Data:
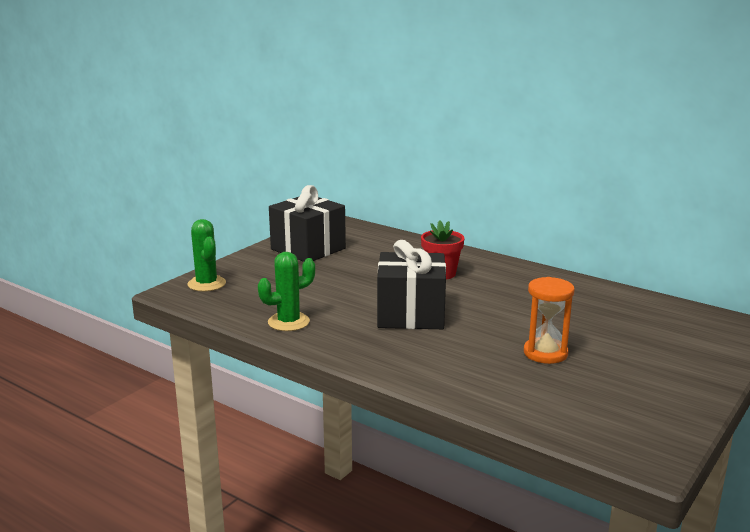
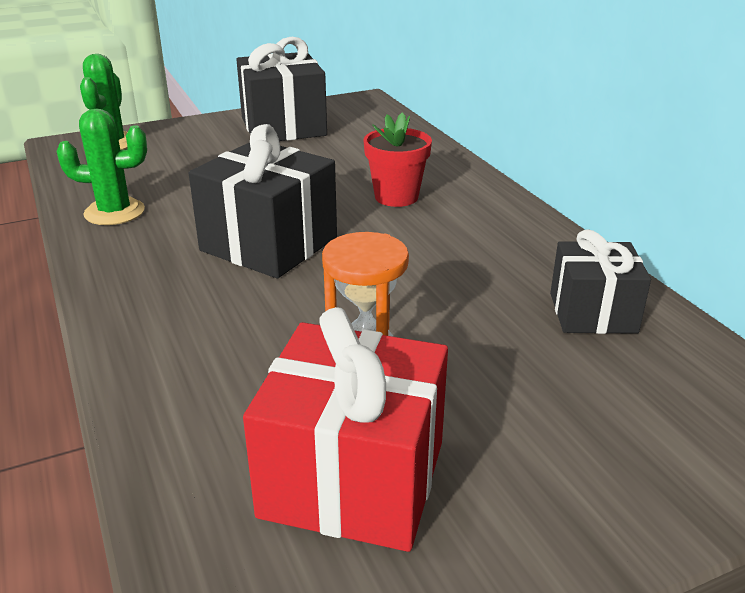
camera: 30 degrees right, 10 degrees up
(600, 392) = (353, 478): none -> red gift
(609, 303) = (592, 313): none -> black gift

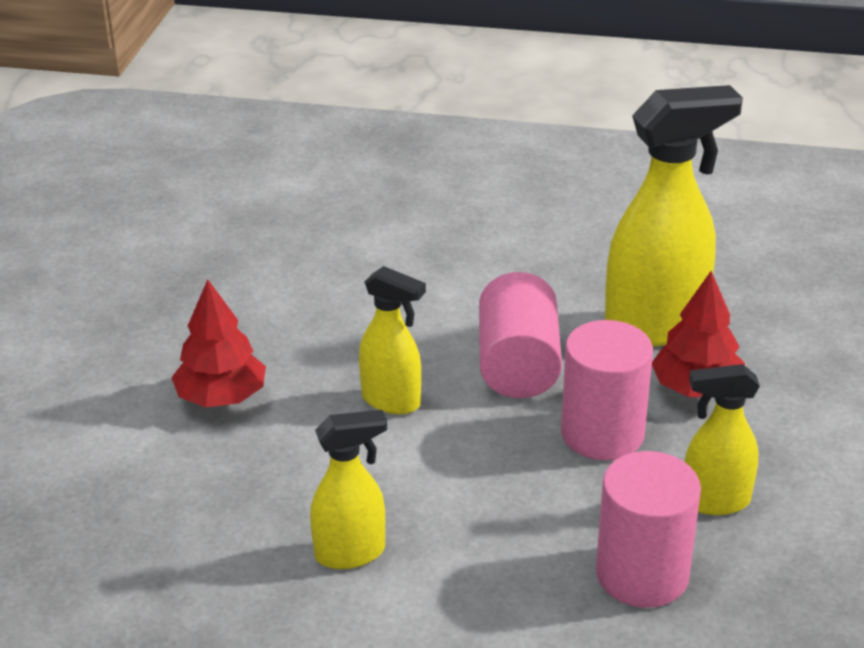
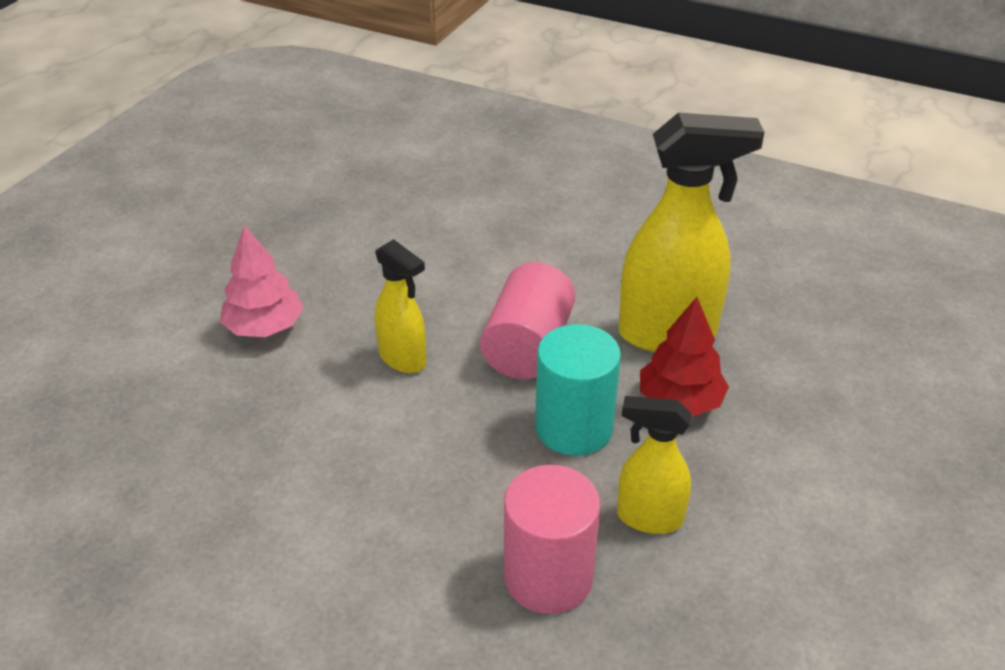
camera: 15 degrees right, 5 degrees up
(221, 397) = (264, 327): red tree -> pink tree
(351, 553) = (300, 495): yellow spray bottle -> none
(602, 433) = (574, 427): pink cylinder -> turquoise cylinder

* * *

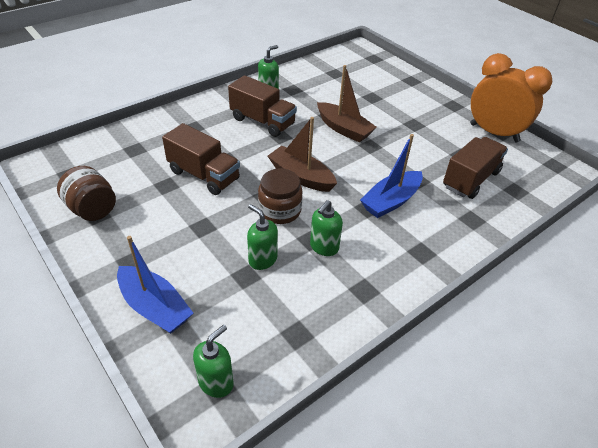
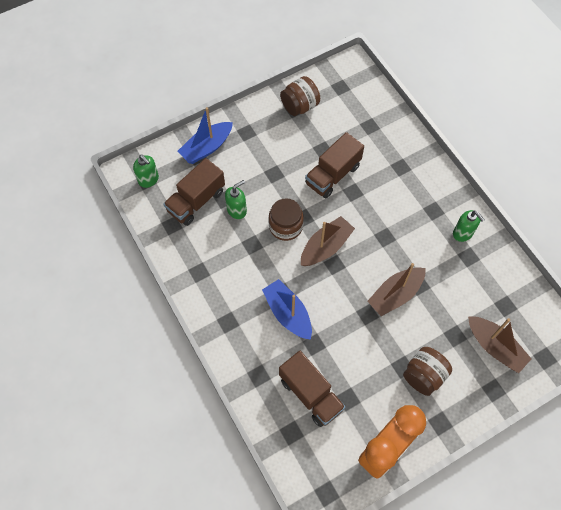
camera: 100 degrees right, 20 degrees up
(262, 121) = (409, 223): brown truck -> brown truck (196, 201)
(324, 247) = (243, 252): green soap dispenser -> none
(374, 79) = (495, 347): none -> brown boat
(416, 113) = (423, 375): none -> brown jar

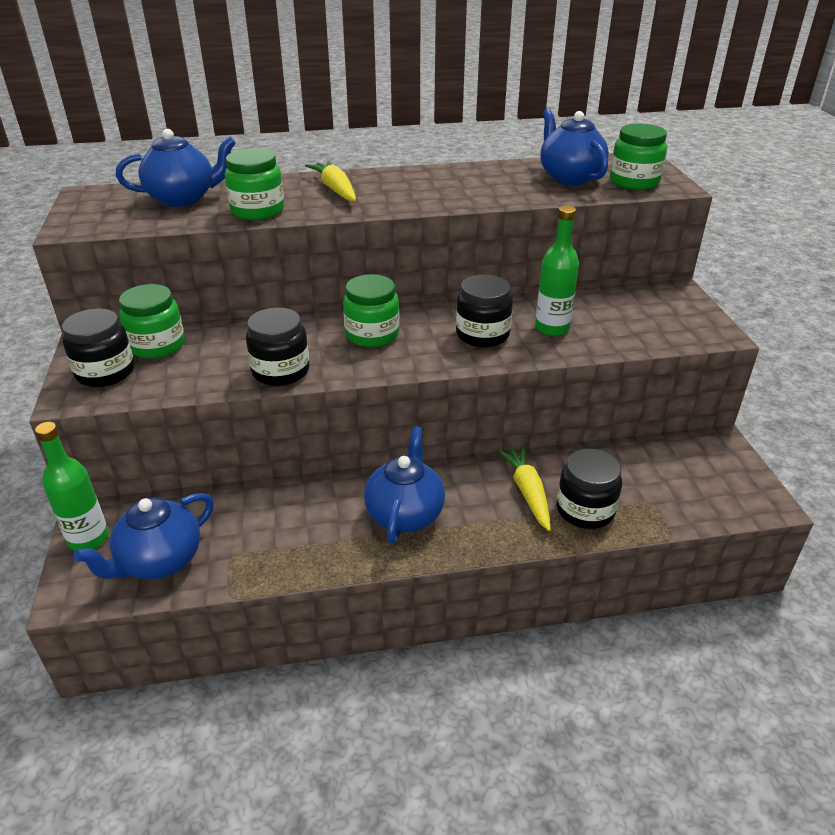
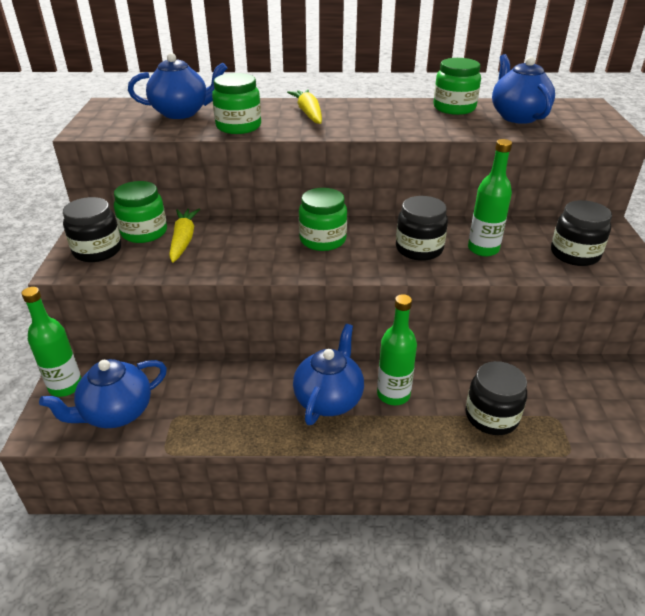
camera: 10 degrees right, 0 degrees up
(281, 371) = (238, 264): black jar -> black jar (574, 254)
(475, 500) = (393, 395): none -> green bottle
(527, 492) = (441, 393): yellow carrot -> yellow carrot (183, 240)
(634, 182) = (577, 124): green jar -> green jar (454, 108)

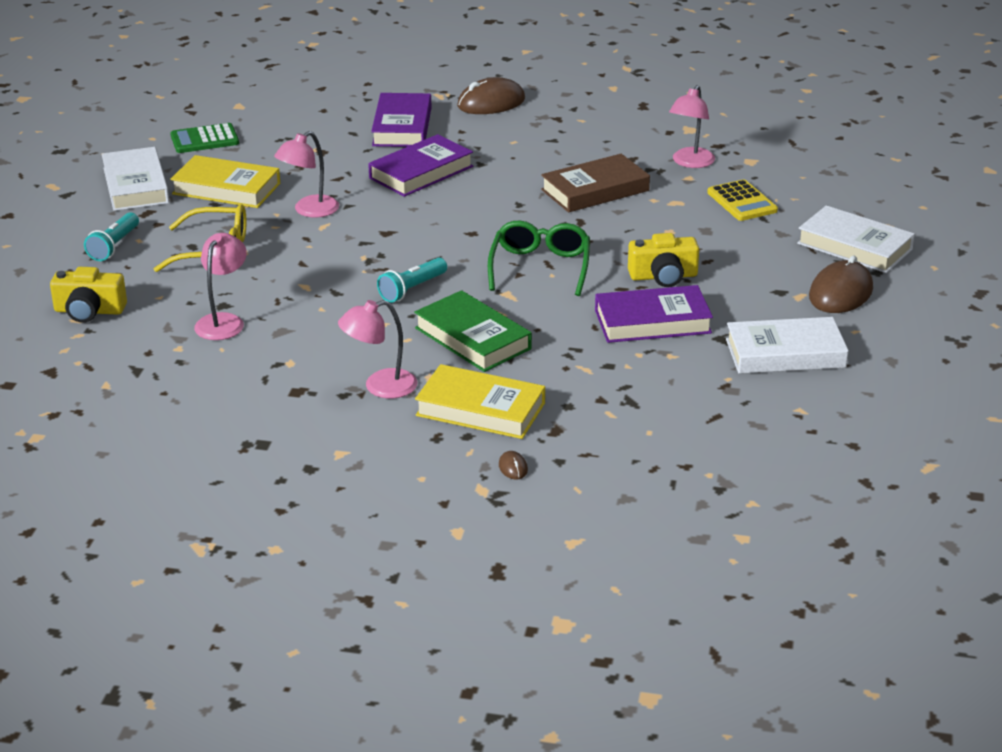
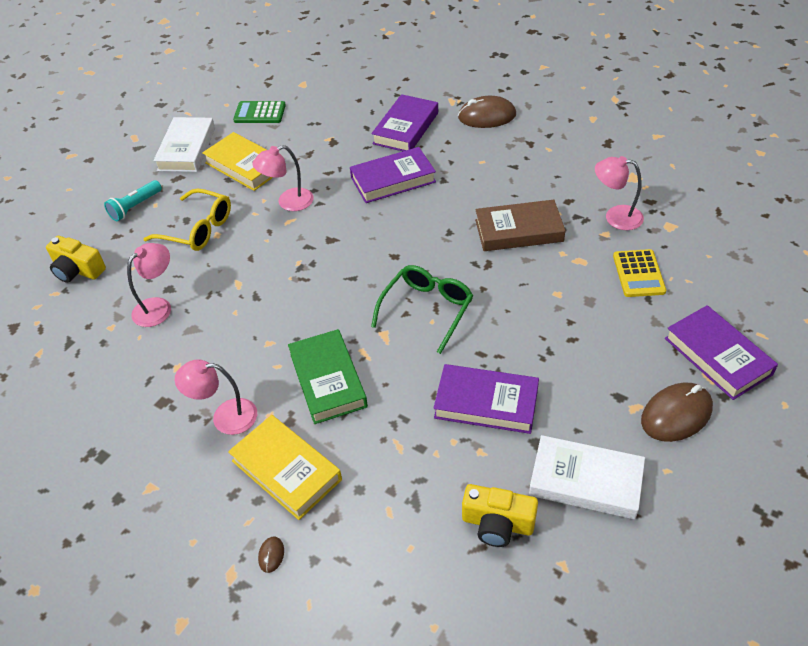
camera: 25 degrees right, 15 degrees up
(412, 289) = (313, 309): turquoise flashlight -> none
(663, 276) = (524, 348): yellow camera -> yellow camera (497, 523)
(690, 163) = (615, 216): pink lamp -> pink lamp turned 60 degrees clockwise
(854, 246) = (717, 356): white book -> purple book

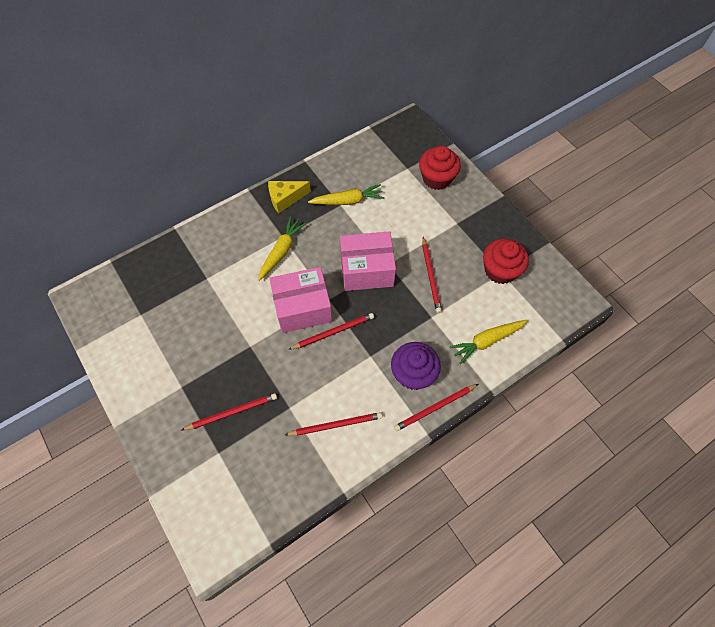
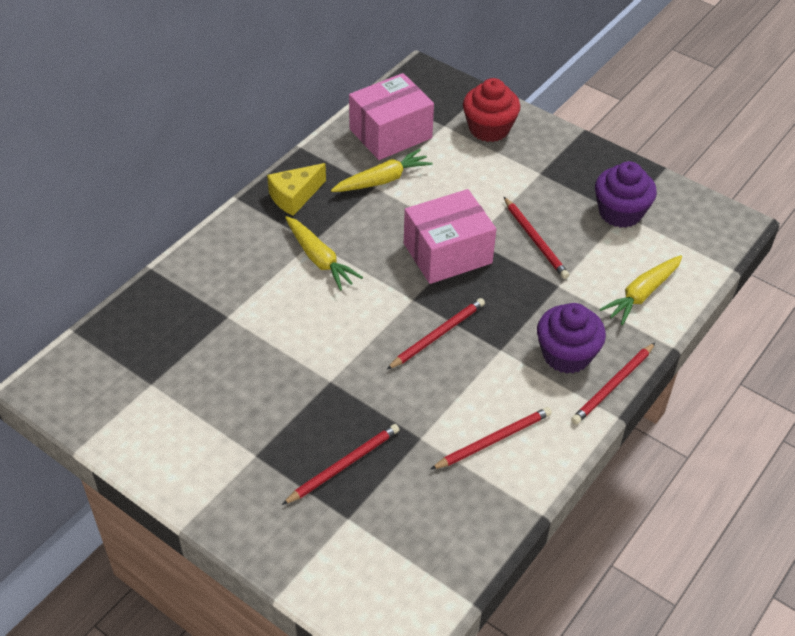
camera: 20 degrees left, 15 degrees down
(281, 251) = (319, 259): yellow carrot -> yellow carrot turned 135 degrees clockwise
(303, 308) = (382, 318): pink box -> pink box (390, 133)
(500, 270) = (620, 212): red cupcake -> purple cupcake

* * *

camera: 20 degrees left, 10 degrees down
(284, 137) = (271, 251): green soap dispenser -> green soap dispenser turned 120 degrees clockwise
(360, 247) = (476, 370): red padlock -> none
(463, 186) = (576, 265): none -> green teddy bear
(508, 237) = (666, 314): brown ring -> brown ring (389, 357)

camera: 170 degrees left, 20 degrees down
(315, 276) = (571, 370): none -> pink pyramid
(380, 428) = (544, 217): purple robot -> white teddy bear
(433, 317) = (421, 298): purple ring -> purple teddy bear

Work instructions: Only one stretch of the material above is wanted: the line containing "(416, 113) = (423, 375): none -> brown jar" through the line containing "(500, 270) = (620, 212): red". Restate it word for word, minus the pictures.

Result for this exercise:
(416, 113) = (423, 375): none -> brown jar

camera: 10 degrees right, 0 degrees up
(281, 371) = (238, 264): black jar -> black jar (574, 254)
(475, 500) = (393, 395): none -> green bottle
(527, 492) = (441, 393): yellow carrot -> yellow carrot (183, 240)
(634, 182) = (577, 124): green jar -> green jar (454, 108)

camera: 25 degrees right, 15 degrees up
(412, 289) = (313, 309): turquoise flashlight -> none
(663, 276) = (524, 348): yellow camera -> yellow camera (497, 523)
(690, 163) = (615, 216): pink lamp -> pink lamp turned 60 degrees clockwise
(854, 246) = (717, 356): white book -> purple book

camera: 20 degrees left, 15 degrees down
(281, 251) = (319, 259): yellow carrot -> yellow carrot turned 135 degrees clockwise
(303, 308) = (382, 318): pink box -> pink box (390, 133)
(500, 270) = (620, 212): red cupcake -> purple cupcake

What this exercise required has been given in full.